• [What you are asked to do] Omit the pictures. Transcribe exactly the lines below, from the one with "green hexagon: (511, 323)" up to and including the last.

━━━━━ Data records ━━━━━

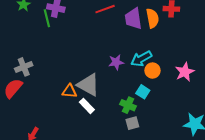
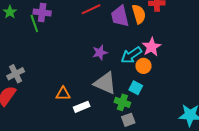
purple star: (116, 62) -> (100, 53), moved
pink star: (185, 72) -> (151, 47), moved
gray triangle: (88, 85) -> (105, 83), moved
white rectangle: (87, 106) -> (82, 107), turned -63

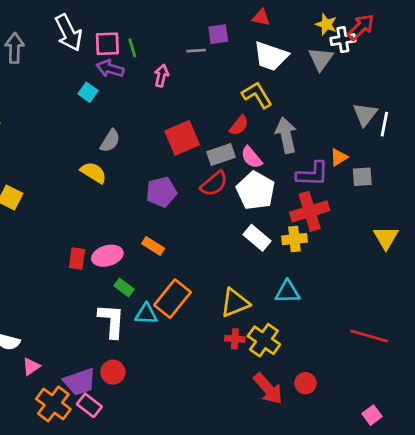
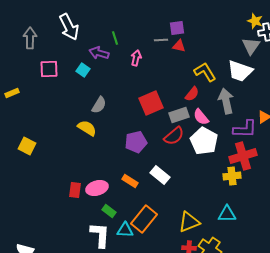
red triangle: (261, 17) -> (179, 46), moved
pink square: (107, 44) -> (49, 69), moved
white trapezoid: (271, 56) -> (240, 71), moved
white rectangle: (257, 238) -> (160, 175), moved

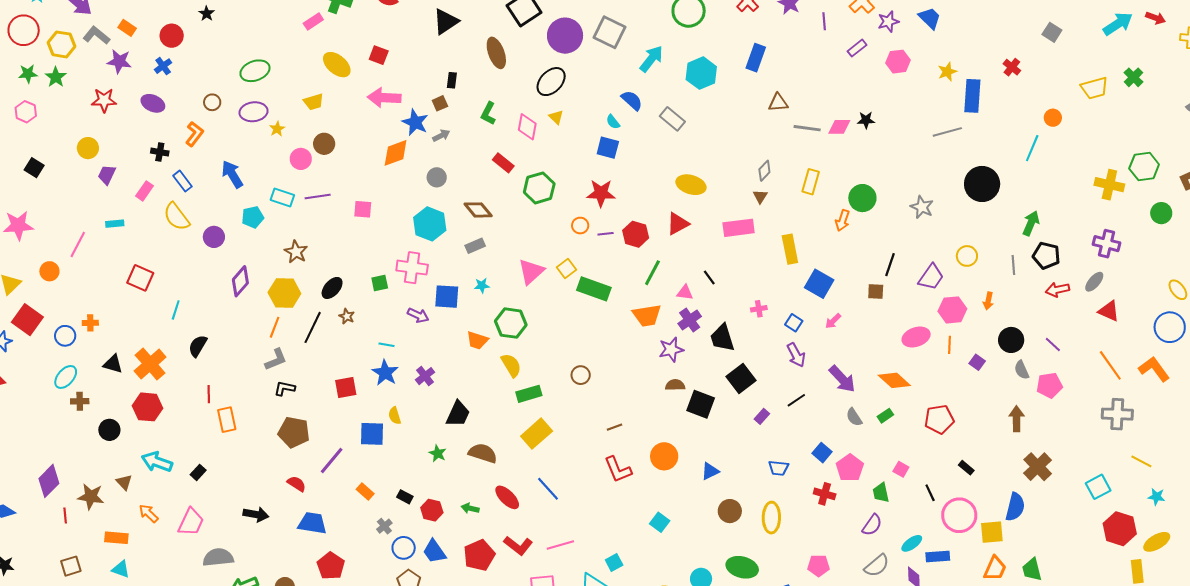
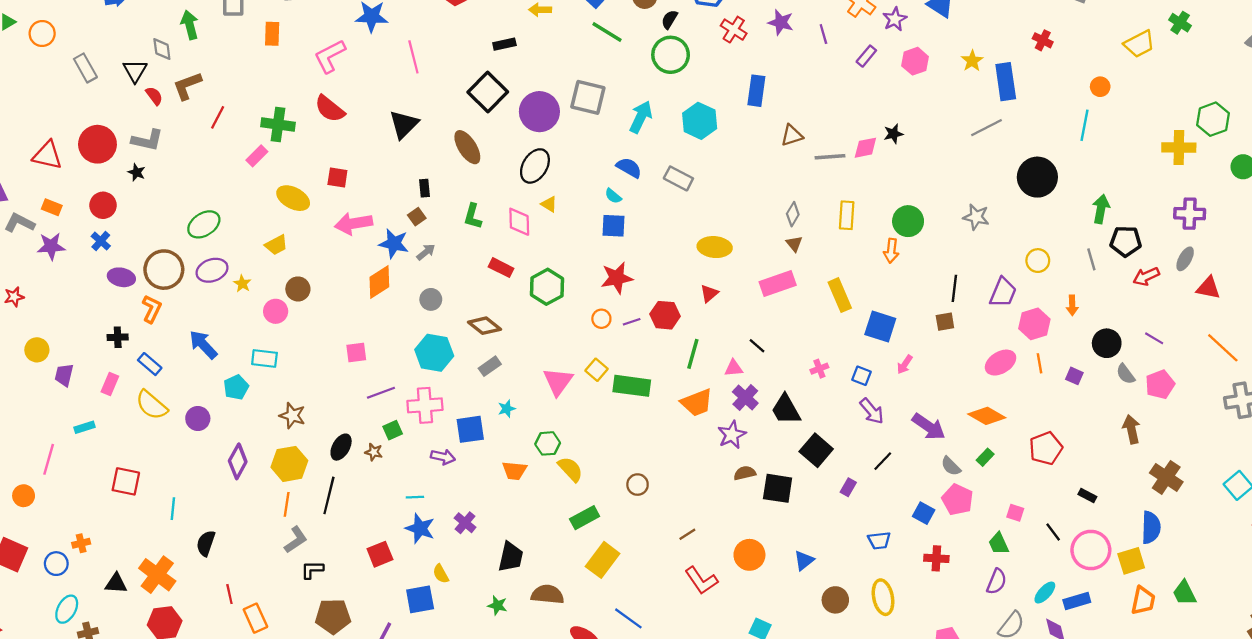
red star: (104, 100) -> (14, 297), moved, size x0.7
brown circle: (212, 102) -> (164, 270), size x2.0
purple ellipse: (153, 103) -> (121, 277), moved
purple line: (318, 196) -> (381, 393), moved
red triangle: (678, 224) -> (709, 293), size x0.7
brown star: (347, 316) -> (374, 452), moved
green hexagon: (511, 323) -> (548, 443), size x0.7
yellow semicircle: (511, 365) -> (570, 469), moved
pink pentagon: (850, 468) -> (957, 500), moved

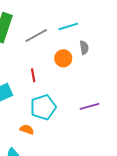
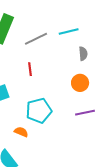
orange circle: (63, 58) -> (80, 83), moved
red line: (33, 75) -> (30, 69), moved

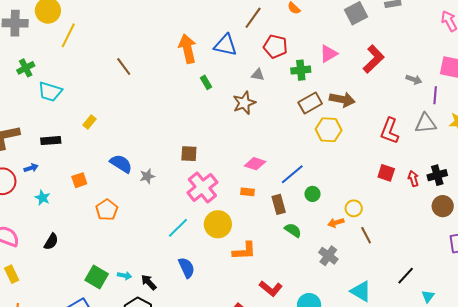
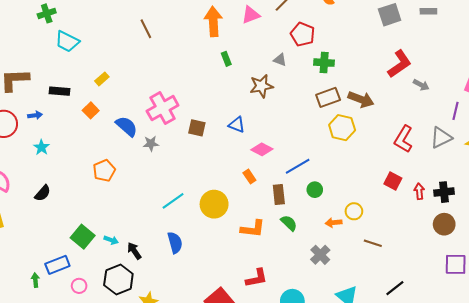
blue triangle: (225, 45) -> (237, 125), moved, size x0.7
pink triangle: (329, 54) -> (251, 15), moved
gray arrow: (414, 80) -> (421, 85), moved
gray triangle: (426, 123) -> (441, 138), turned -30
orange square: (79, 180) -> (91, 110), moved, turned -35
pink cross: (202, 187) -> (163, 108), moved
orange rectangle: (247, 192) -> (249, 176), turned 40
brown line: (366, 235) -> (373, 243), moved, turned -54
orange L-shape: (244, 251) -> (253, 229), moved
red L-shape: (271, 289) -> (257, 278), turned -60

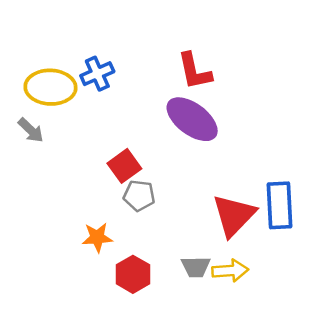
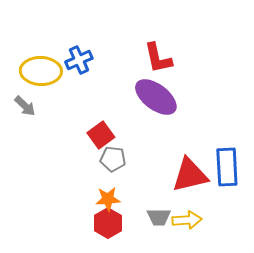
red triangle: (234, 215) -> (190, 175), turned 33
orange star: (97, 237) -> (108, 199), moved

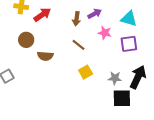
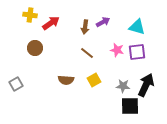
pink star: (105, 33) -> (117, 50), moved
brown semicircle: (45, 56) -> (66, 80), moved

━━━━━

• [The completed task]
green hexagon: (511, 323) -> (548, 443), size x0.7
yellow semicircle: (511, 365) -> (570, 469), moved
pink pentagon: (850, 468) -> (957, 500), moved

orange circle: (63, 58) -> (80, 83), moved
red line: (33, 75) -> (30, 69), moved

blue triangle: (225, 45) -> (237, 125), moved, size x0.7
pink triangle: (329, 54) -> (251, 15), moved
gray arrow: (414, 80) -> (421, 85), moved
gray triangle: (426, 123) -> (441, 138), turned -30
orange square: (79, 180) -> (91, 110), moved, turned -35
pink cross: (202, 187) -> (163, 108), moved
orange rectangle: (247, 192) -> (249, 176), turned 40
brown line: (366, 235) -> (373, 243), moved, turned -54
orange L-shape: (244, 251) -> (253, 229), moved
red L-shape: (271, 289) -> (257, 278), turned -60

red triangle: (234, 215) -> (190, 175), turned 33
orange star: (97, 237) -> (108, 199), moved

pink star: (105, 33) -> (117, 50), moved
brown semicircle: (45, 56) -> (66, 80), moved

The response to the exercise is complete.